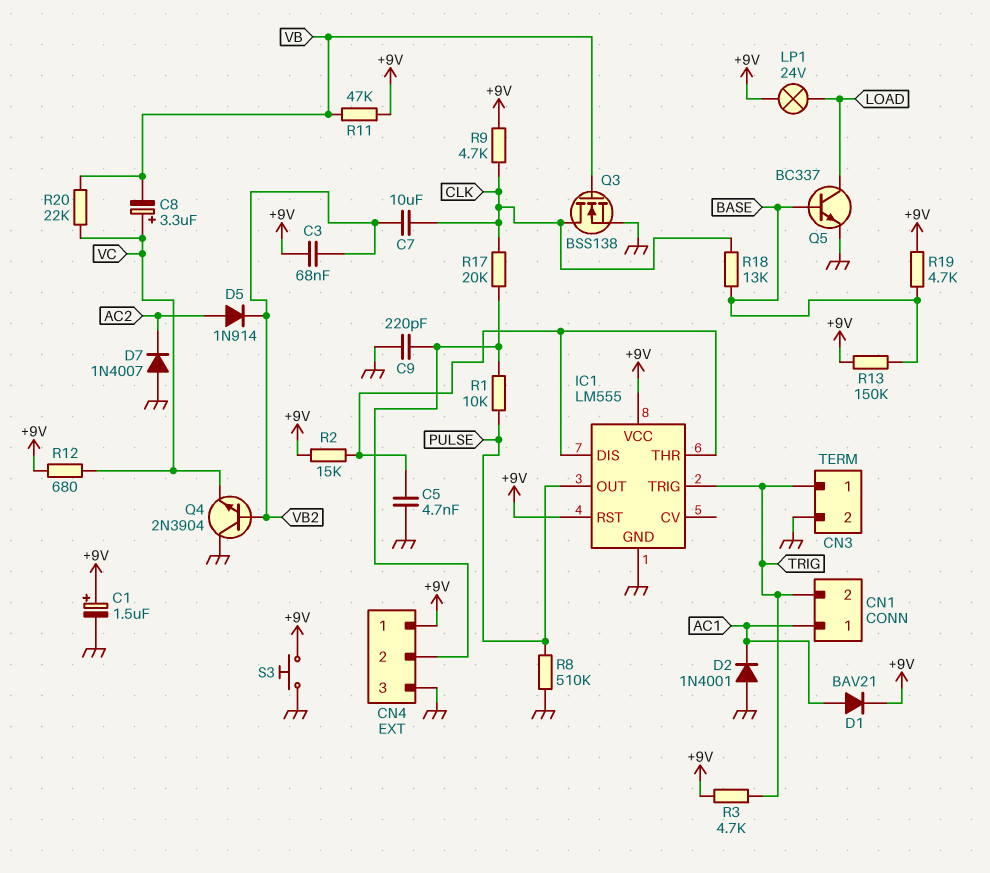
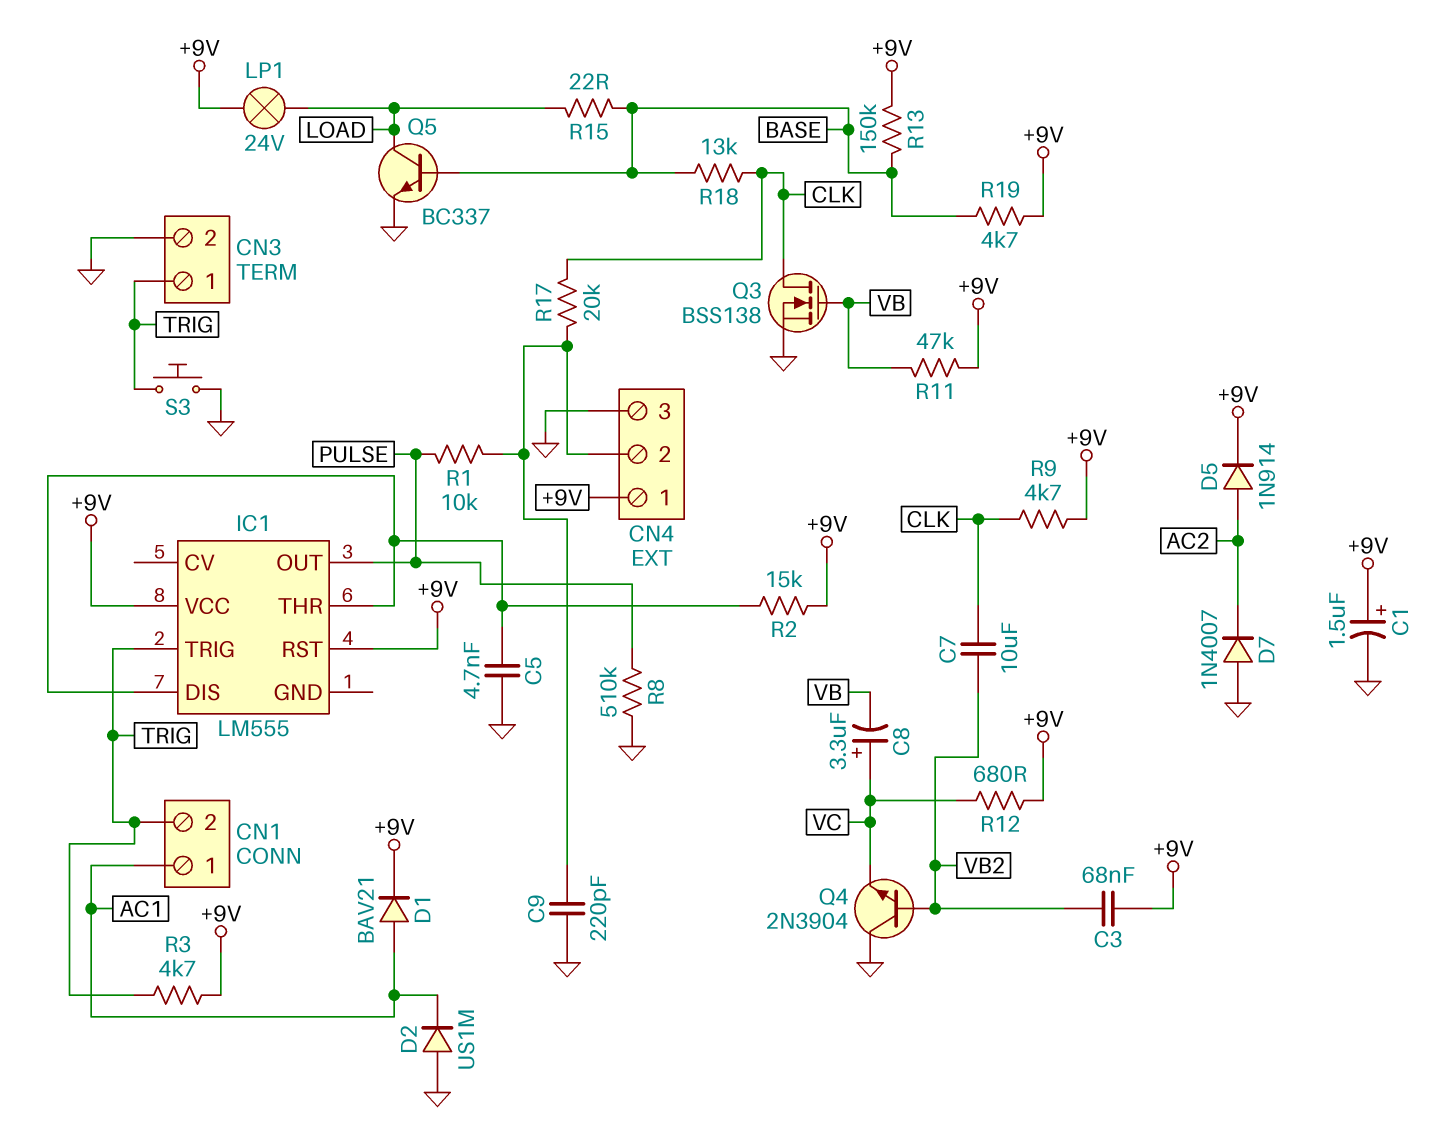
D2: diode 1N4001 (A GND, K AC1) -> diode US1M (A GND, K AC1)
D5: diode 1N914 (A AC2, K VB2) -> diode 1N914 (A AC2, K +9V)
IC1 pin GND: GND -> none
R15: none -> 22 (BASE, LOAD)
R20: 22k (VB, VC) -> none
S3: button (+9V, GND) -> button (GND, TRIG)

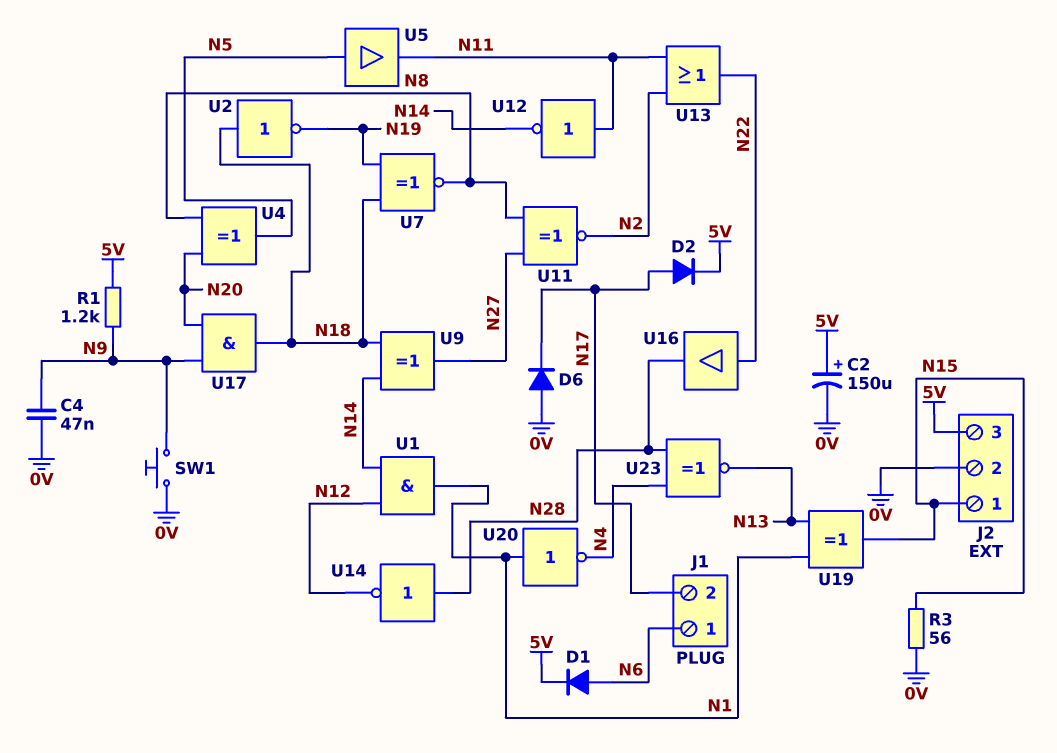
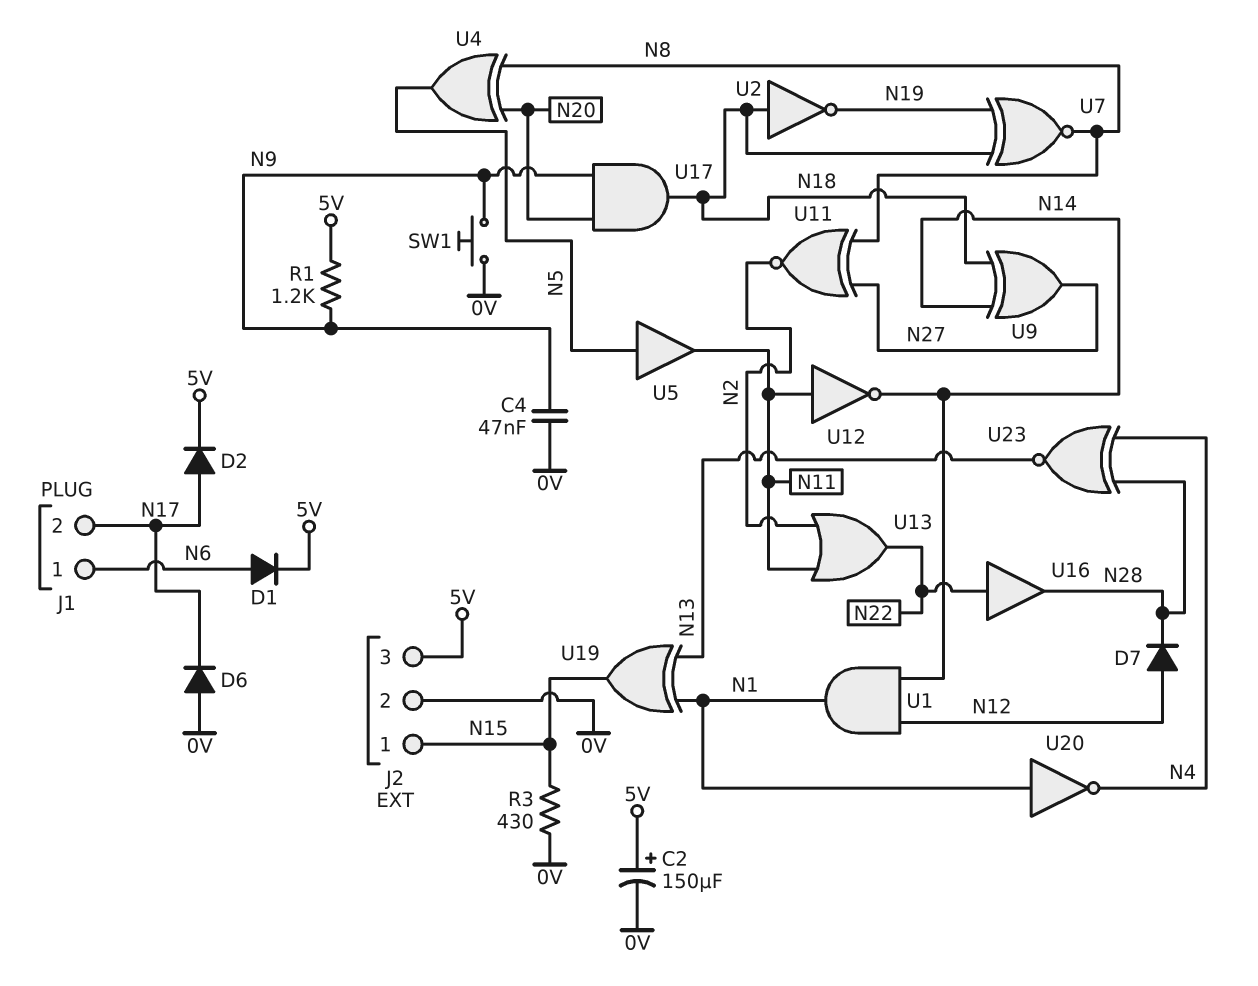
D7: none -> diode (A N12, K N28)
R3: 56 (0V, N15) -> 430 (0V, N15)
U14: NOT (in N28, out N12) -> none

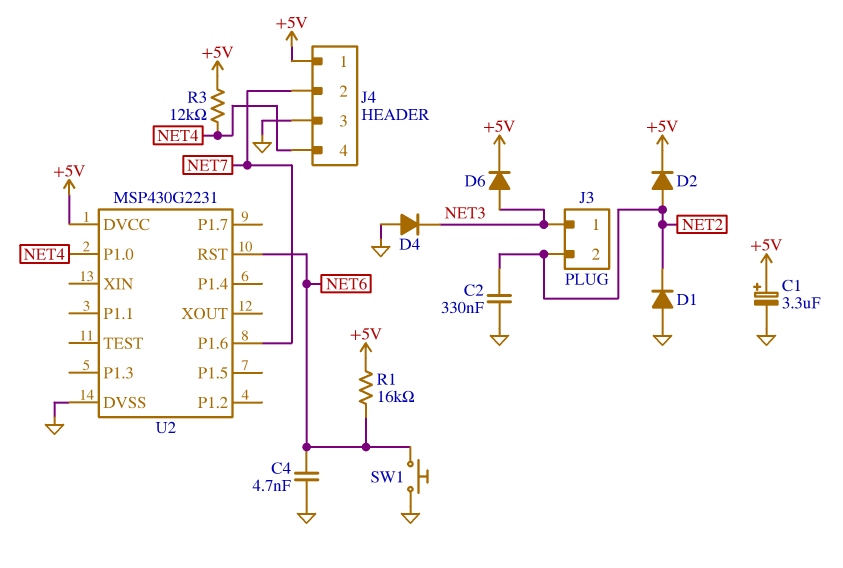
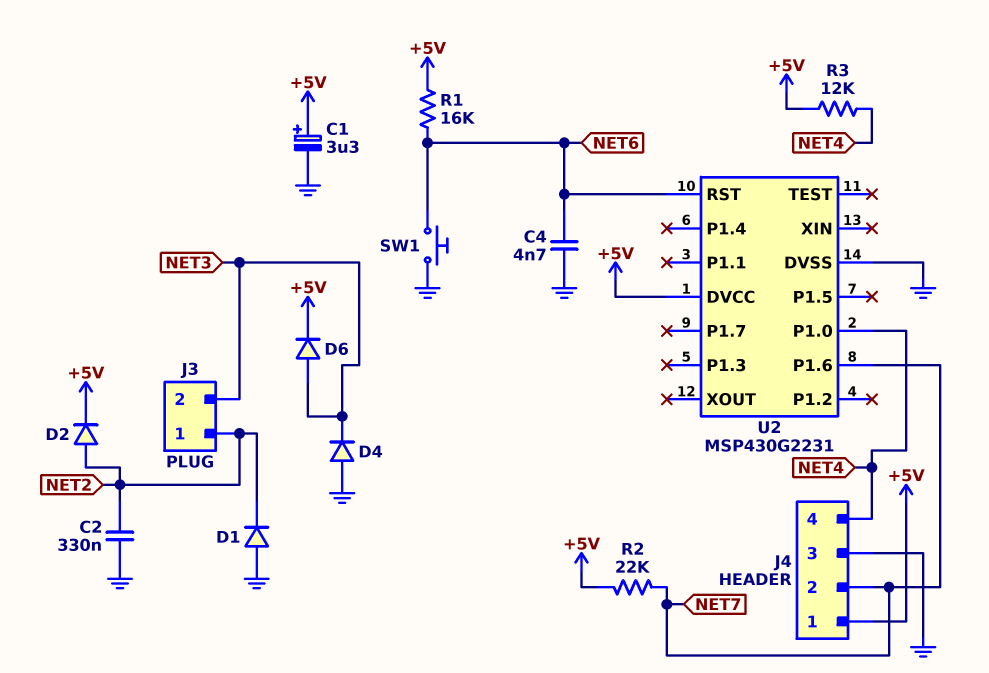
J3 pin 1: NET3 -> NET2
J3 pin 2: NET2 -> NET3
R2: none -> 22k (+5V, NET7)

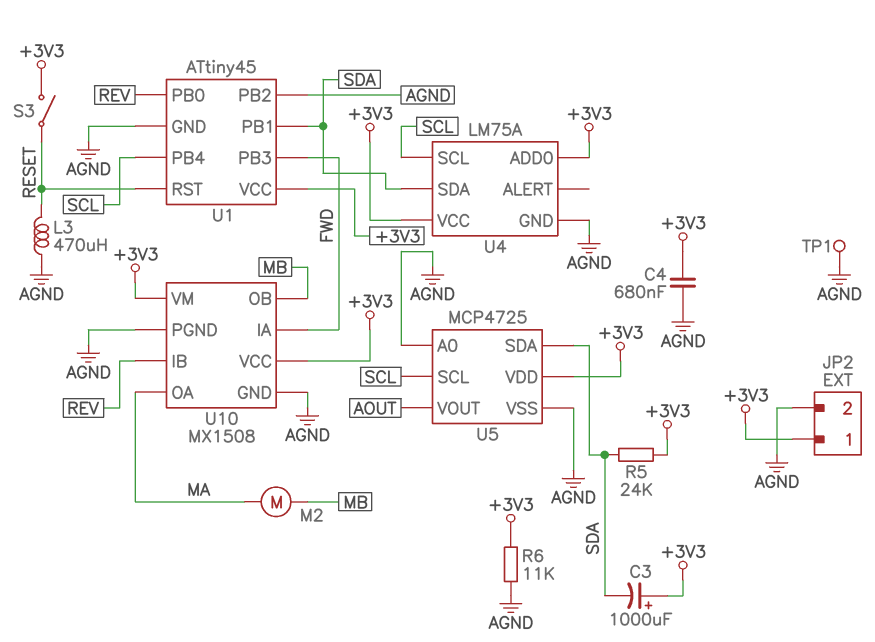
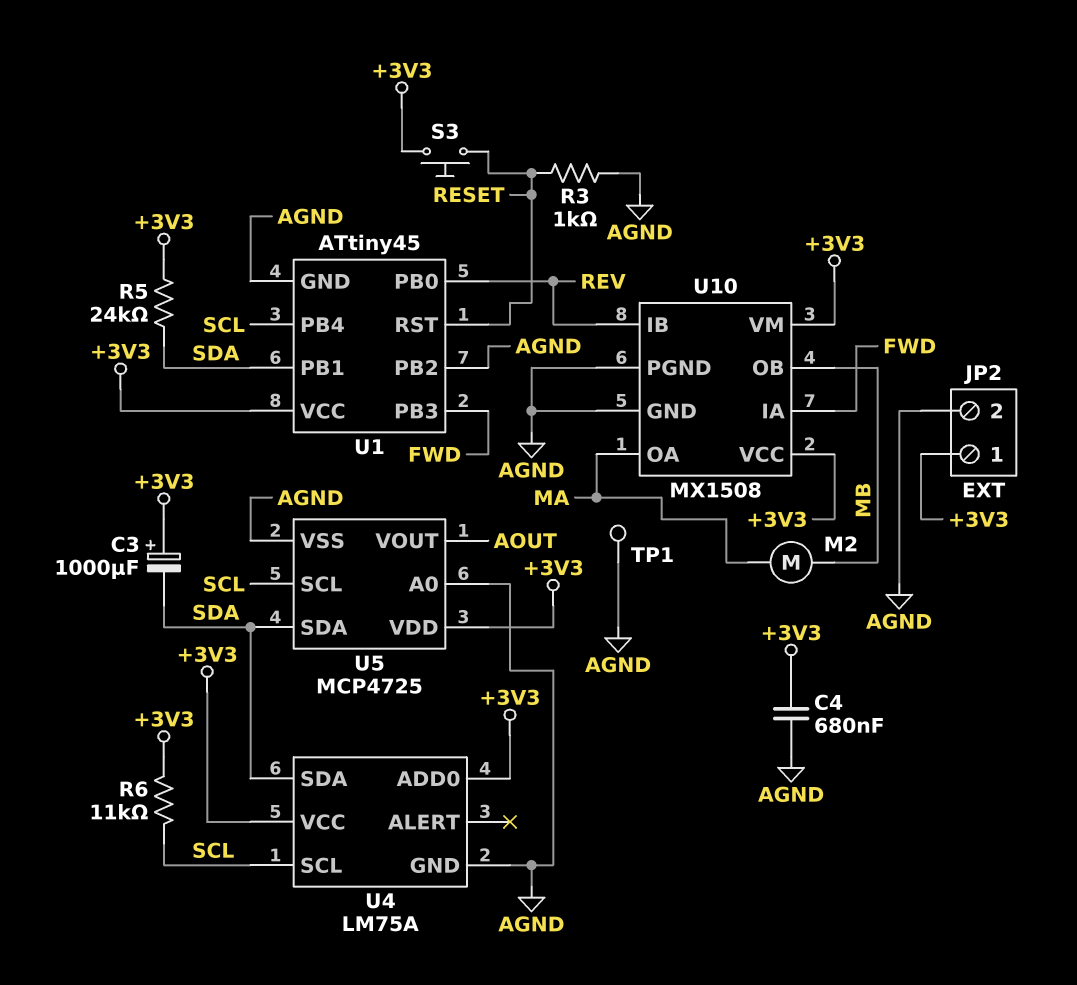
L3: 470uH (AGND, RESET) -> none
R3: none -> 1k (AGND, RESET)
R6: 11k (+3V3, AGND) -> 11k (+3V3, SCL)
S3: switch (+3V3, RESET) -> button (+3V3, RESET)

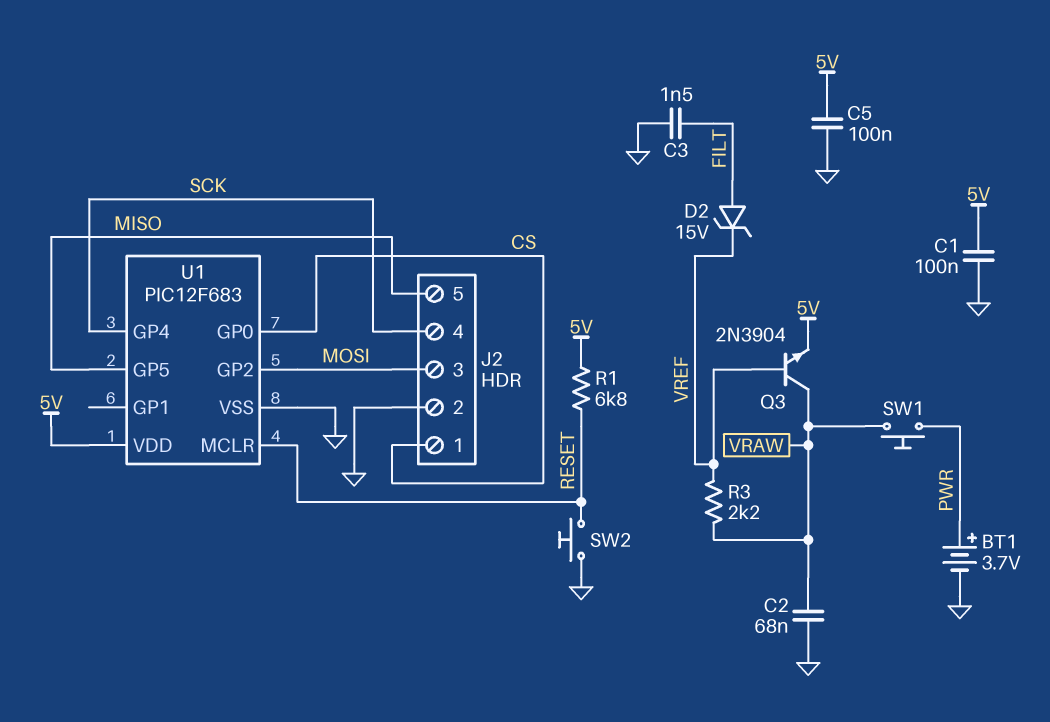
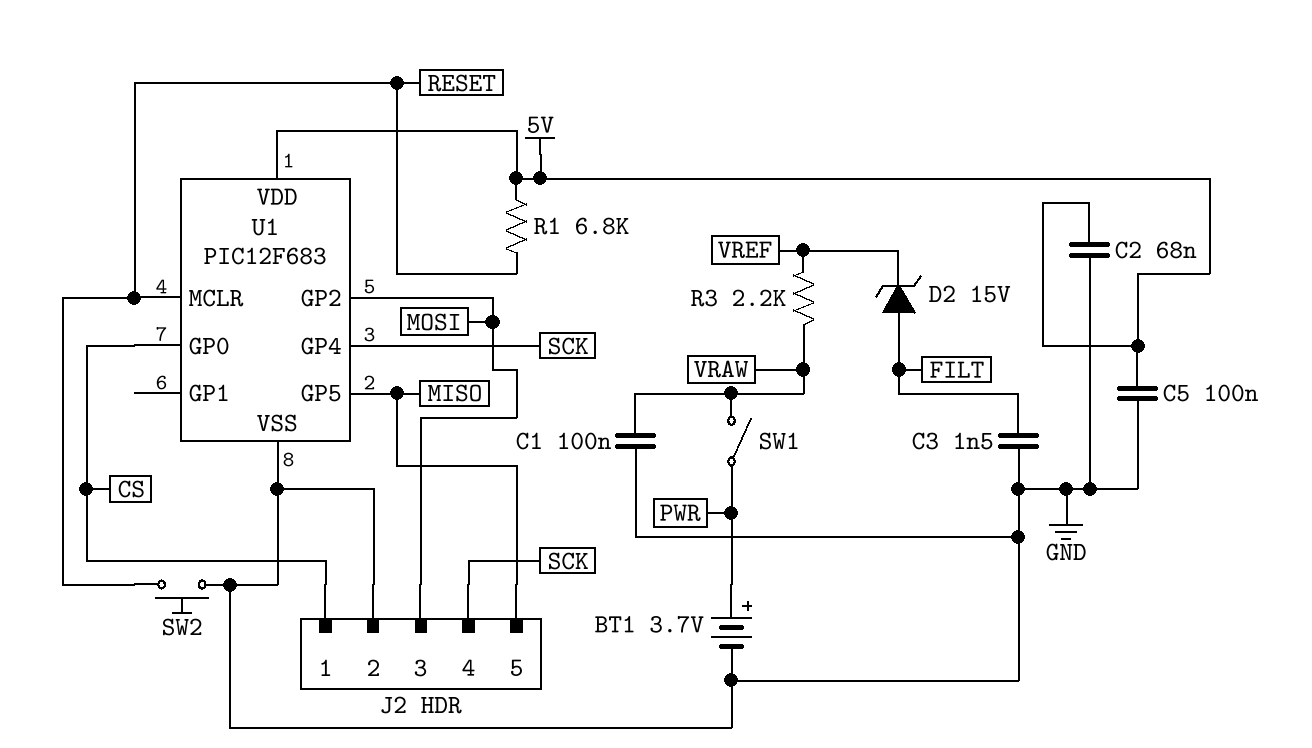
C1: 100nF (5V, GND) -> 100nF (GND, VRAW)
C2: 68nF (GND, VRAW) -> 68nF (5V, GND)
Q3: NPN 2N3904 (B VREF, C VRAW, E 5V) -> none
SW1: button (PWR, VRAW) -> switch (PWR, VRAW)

──────────────────────────────

Extract, word for word, each line from the one that contains "R3: none -> 1k (AGND, RESET)" through the final line of the data above. Leave the pictures out.

R3: none -> 1k (AGND, RESET)
R6: 11k (+3V3, AGND) -> 11k (+3V3, SCL)
S3: switch (+3V3, RESET) -> button (+3V3, RESET)

C1: 100nF (5V, GND) -> 100nF (GND, VRAW)
C2: 68nF (GND, VRAW) -> 68nF (5V, GND)
Q3: NPN 2N3904 (B VREF, C VRAW, E 5V) -> none
SW1: button (PWR, VRAW) -> switch (PWR, VRAW)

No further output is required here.